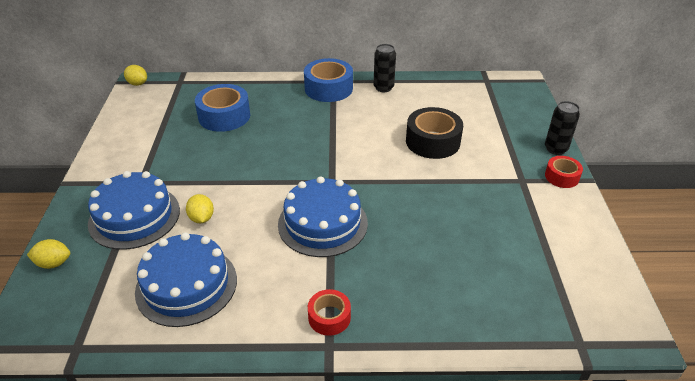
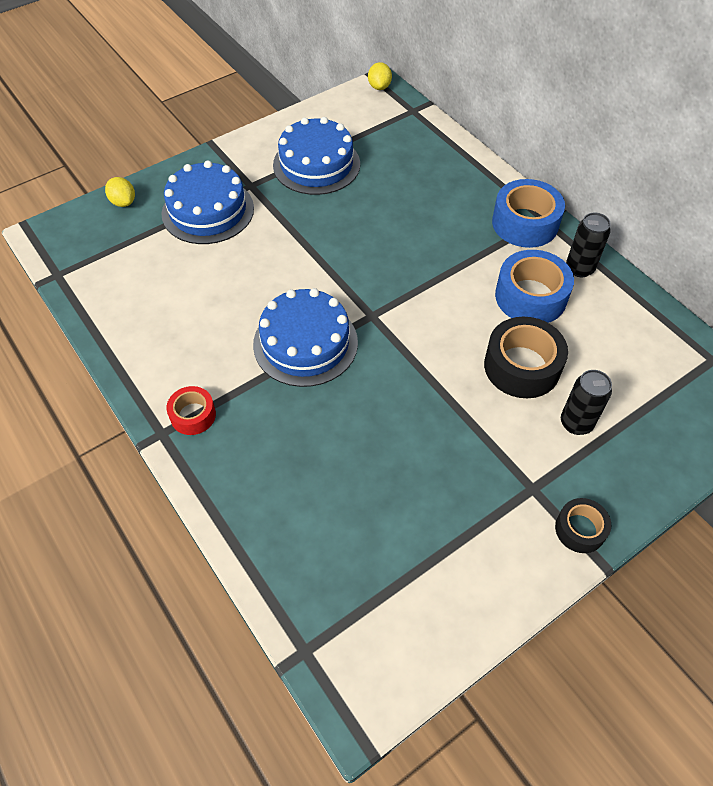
camera: 55 degrees right, 15 degrees up
(186, 285) = (159, 295): blue cake -> blue cake (316, 164)
(201, 218) = (241, 254): yellow lemon -> none
(224, 116) = (392, 176): blue tape -> blue tape (530, 297)
(555, 149) = (634, 500): black can -> black can (576, 423)
(561, 177) = (580, 529): red tape -> black tape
════════════════════
Task statement
Which lines of the material contain "blue"? List them.

Your solution
(186, 285) = (159, 295): blue cake -> blue cake (316, 164)
(224, 116) = (392, 176): blue tape -> blue tape (530, 297)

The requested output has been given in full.